**PROBLEM REQUIREMENTS**.
Exact copy, no pictures: return only the lines below from the line with "#logos: [5,5,514,247] ->" up to and including the line with "Mertron Mail: [1280,490,1692,826]".

**MATERIAL PROVIDED**.
────────────────────
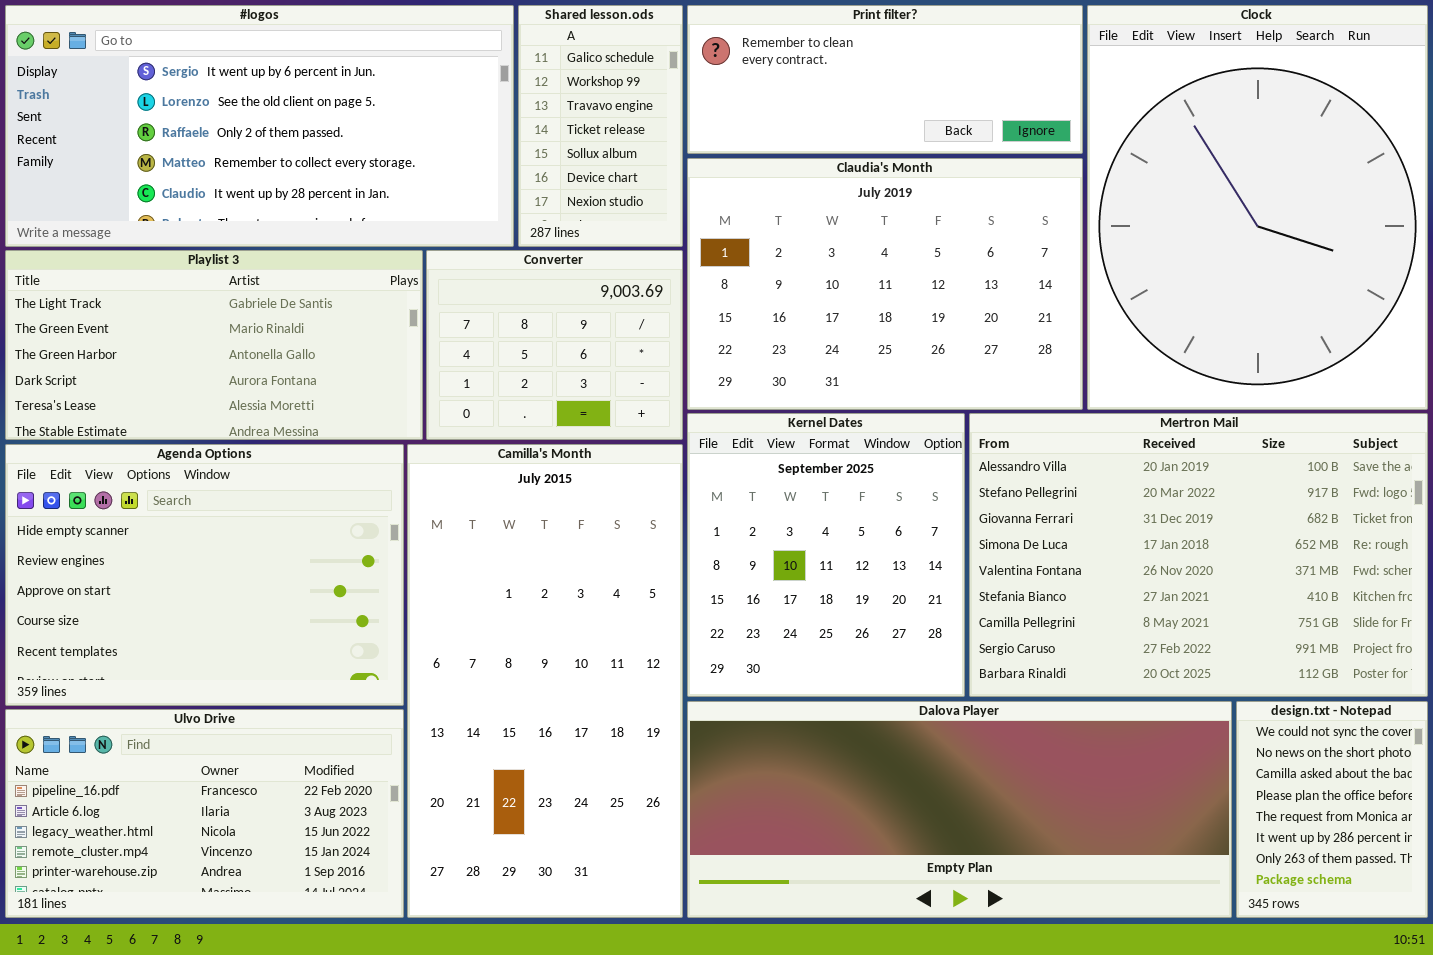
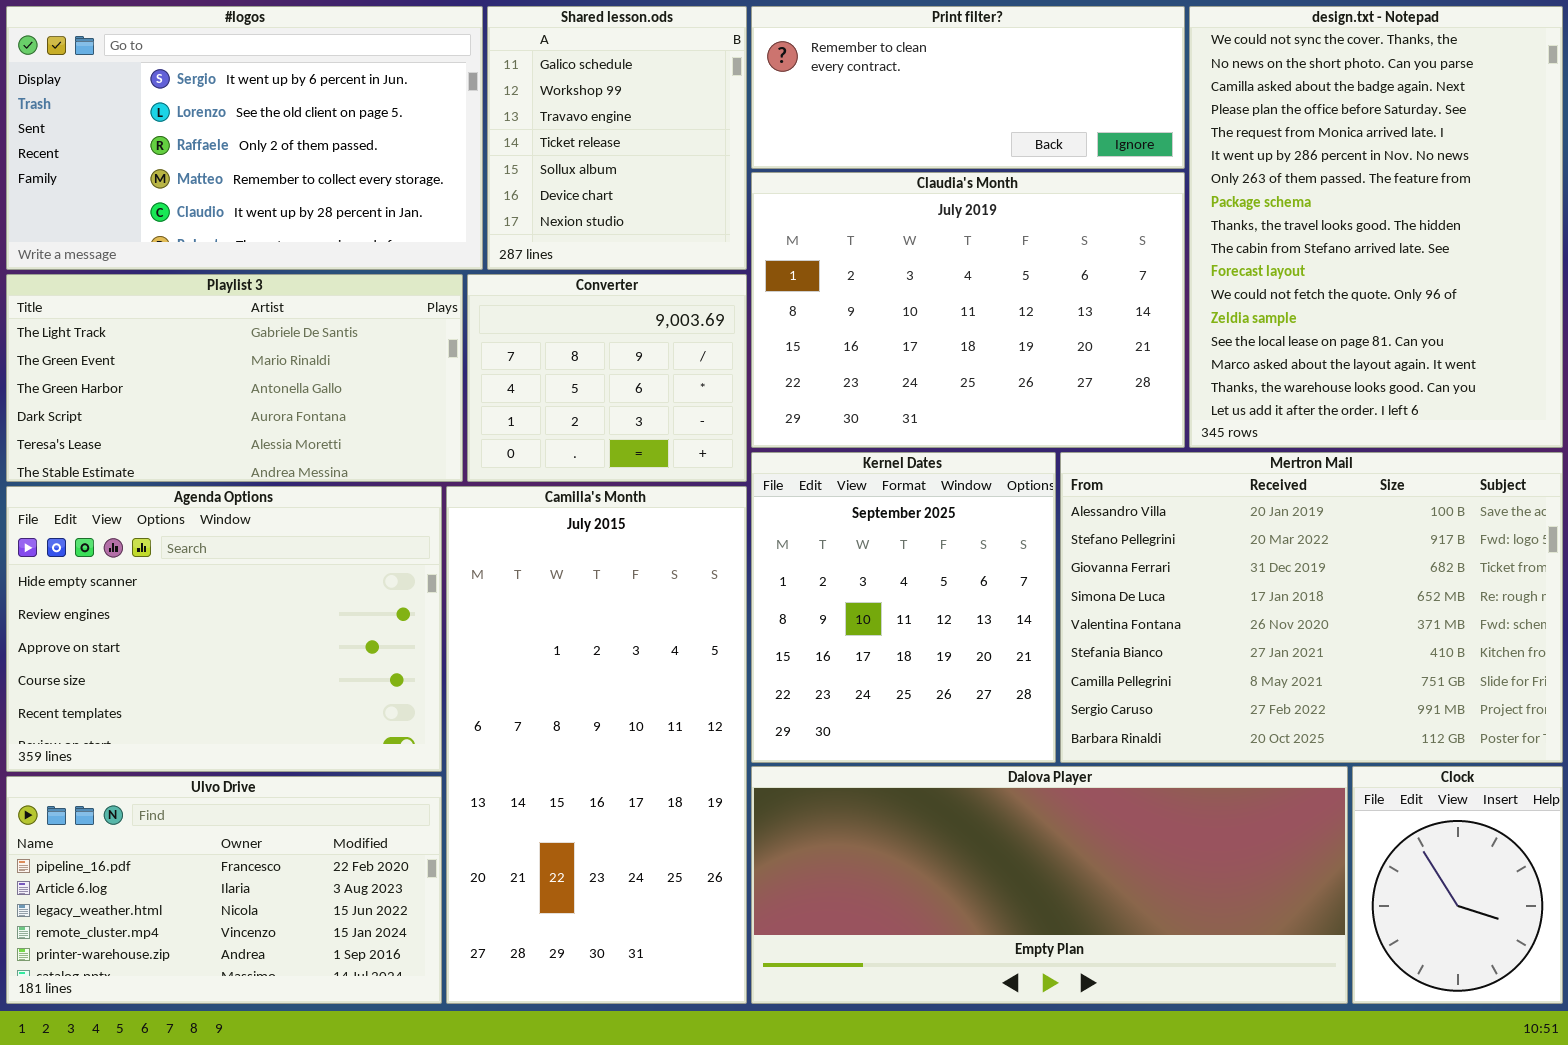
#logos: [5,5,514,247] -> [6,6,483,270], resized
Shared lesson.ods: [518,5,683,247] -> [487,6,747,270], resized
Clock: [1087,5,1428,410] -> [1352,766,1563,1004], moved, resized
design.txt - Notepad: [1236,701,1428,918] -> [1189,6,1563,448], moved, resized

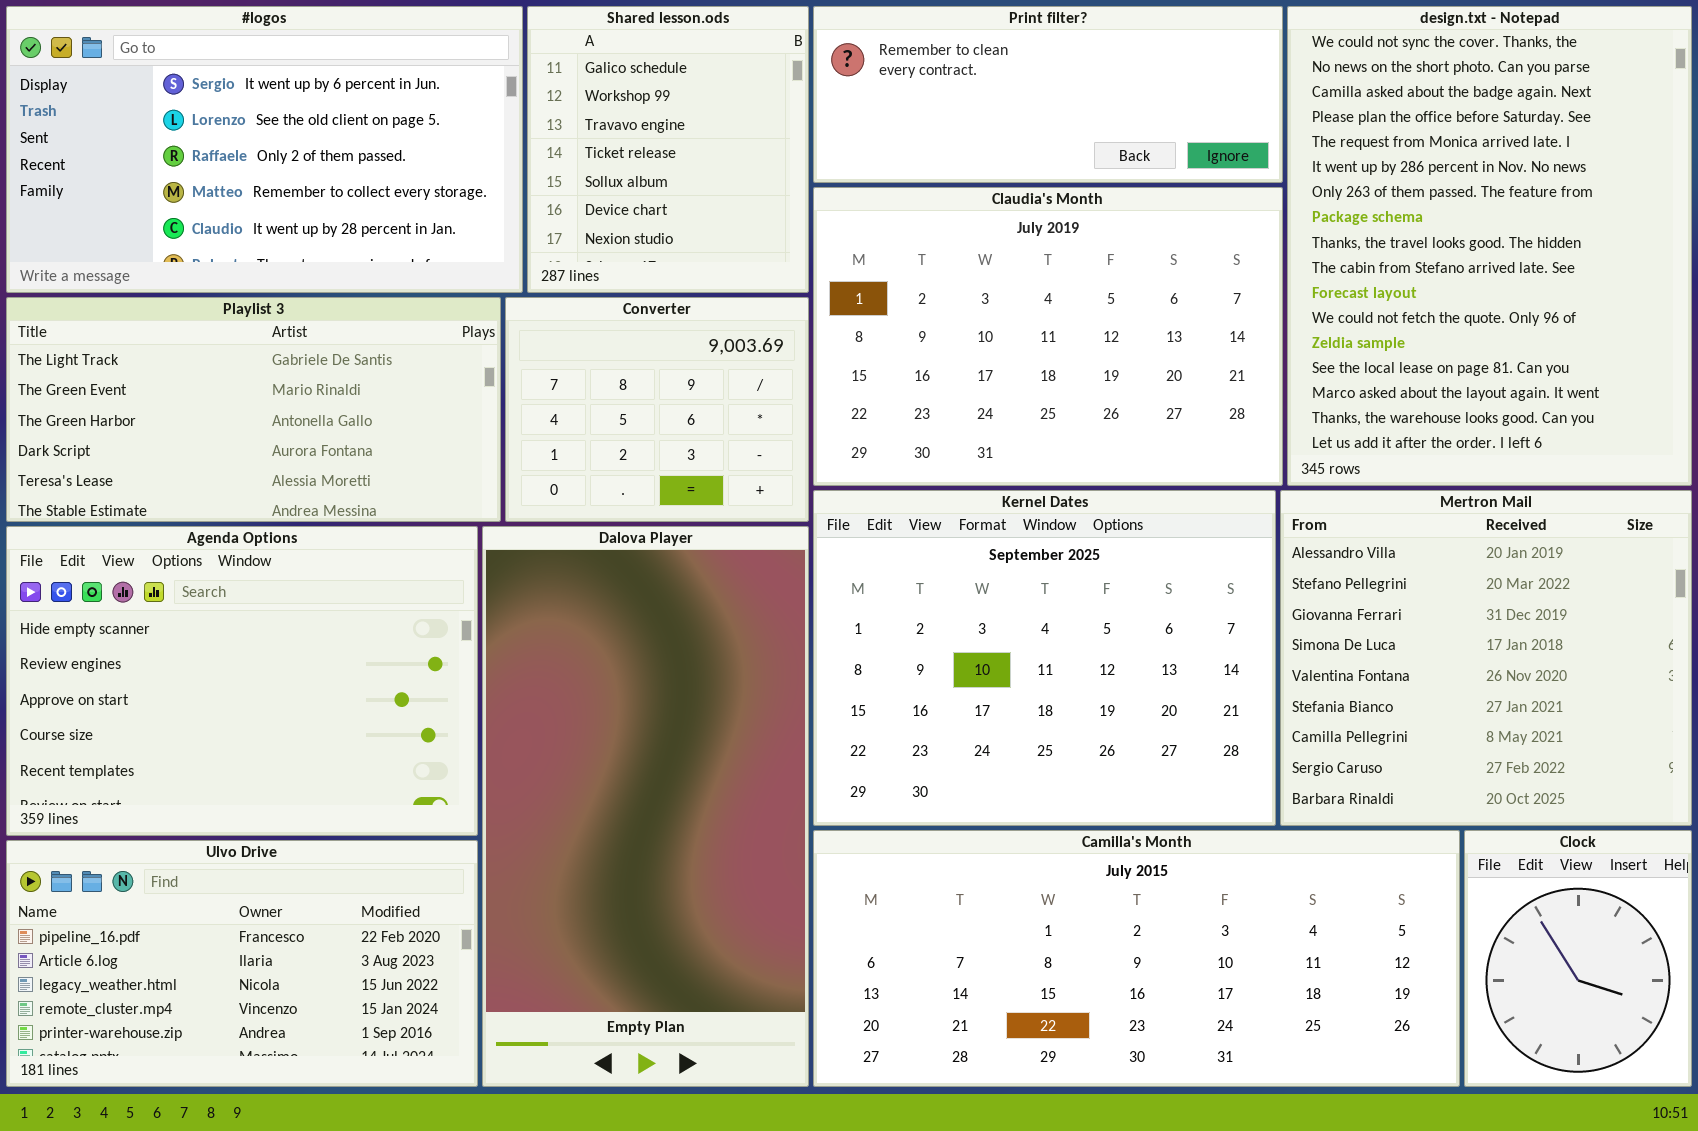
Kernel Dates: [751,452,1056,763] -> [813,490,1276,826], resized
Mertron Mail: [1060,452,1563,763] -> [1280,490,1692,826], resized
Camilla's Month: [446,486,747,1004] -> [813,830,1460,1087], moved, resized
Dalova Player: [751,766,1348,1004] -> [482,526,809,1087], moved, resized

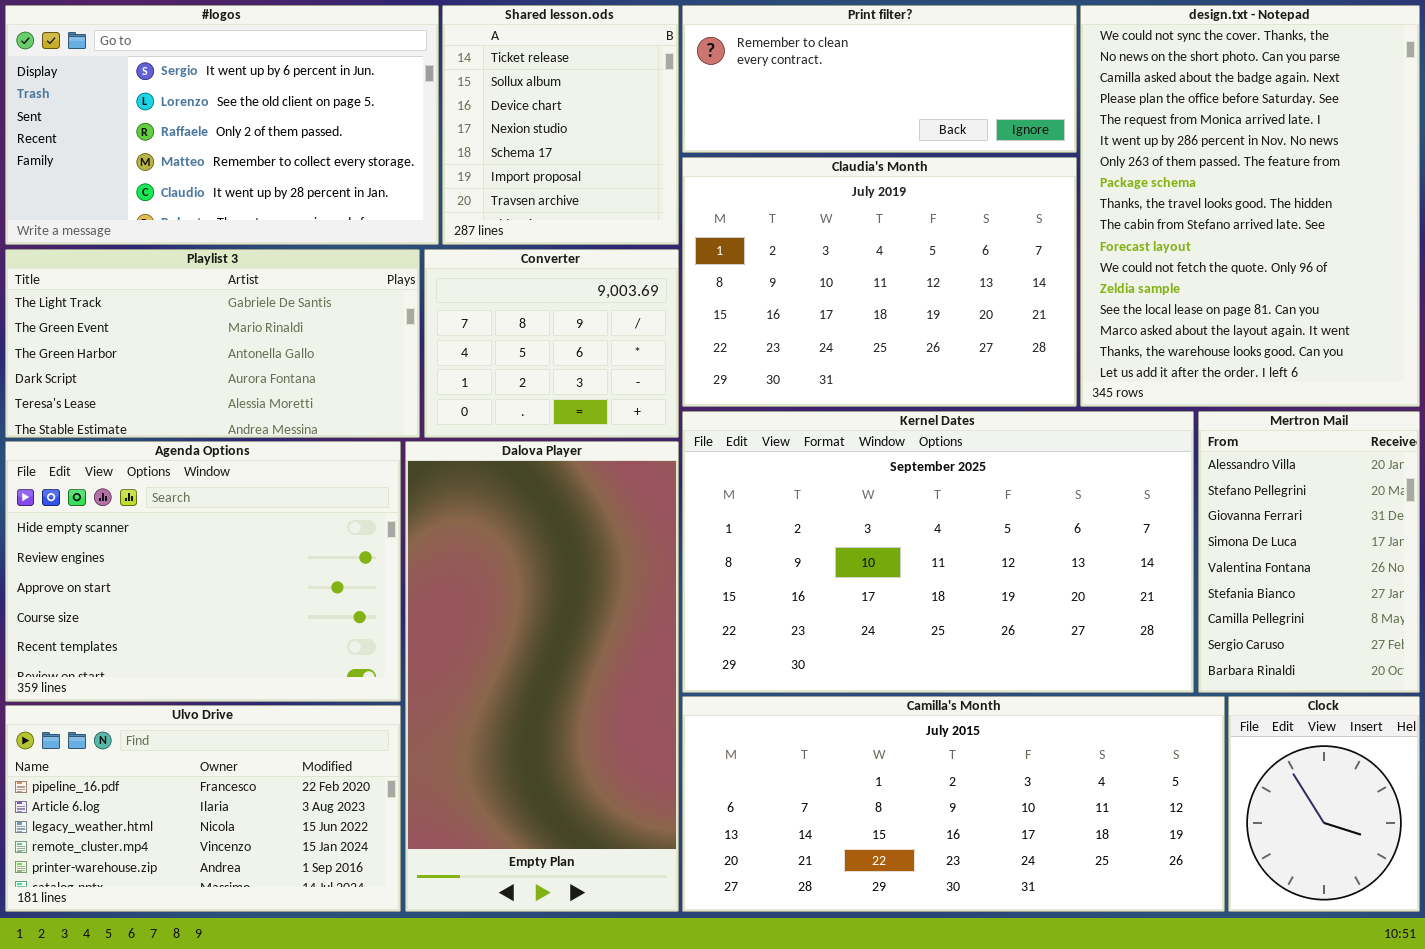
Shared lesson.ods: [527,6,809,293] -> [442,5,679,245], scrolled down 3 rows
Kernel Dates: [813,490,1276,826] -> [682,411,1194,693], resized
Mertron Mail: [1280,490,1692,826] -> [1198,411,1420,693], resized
────────────────────
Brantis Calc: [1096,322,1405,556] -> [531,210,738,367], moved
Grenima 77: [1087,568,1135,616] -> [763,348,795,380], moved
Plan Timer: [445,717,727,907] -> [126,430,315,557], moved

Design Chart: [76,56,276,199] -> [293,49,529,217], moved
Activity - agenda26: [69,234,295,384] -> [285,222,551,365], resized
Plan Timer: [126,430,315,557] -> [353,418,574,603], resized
────────────────────
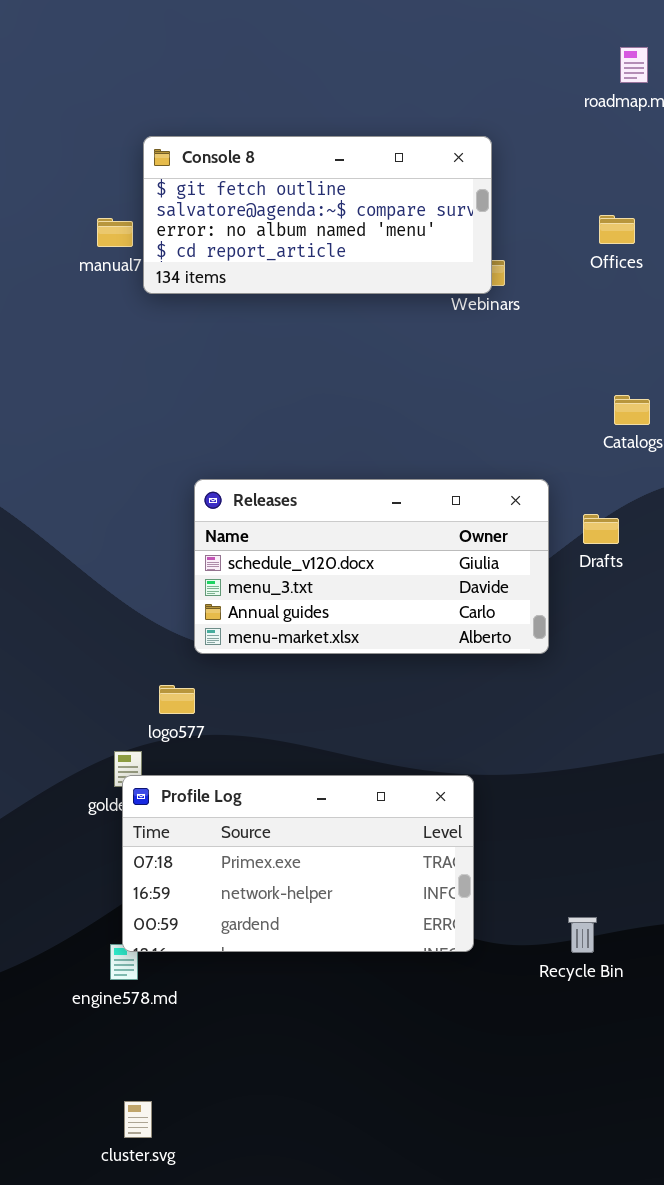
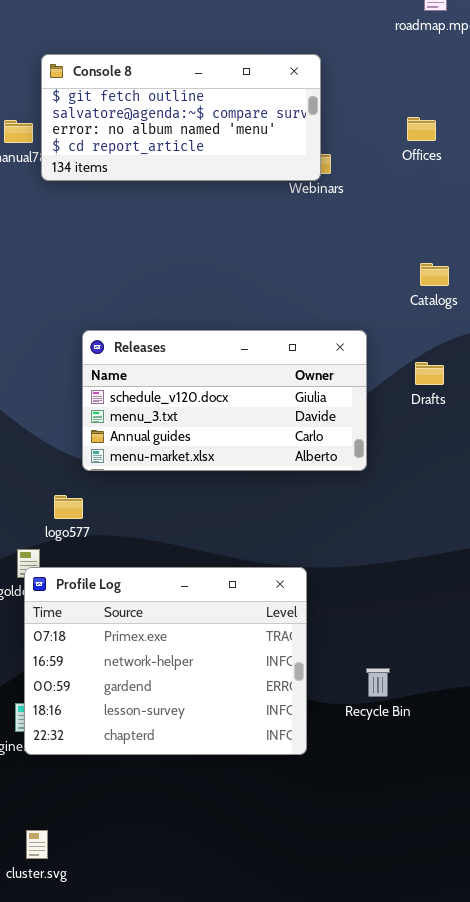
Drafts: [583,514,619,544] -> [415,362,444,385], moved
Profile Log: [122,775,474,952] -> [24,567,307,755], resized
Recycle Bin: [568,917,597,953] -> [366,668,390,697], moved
────────────────────
**RESULT FOR THIS EXERCISE**.
#logos: [5,5,514,247] -> [6,6,483,270], resized
Shared lesson.ods: [518,5,683,247] -> [487,6,747,270], resized
Clock: [1087,5,1428,410] -> [1352,766,1563,1004], moved, resized
design.txt - Notepad: [1236,701,1428,918] -> [1189,6,1563,448], moved, resized

Kernel Dates: [751,452,1056,763] -> [813,490,1276,826], resized
Mertron Mail: [1060,452,1563,763] -> [1280,490,1692,826], resized
Camilla's Month: [446,486,747,1004] -> [813,830,1460,1087], moved, resized
Dalova Player: [751,766,1348,1004] -> [482,526,809,1087], moved, resized

Shared lesson.ods: [527,6,809,293] -> [442,5,679,245], scrolled down 3 rows
Kernel Dates: [813,490,1276,826] -> [682,411,1194,693], resized
Mertron Mail: [1280,490,1692,826] -> [1198,411,1420,693], resized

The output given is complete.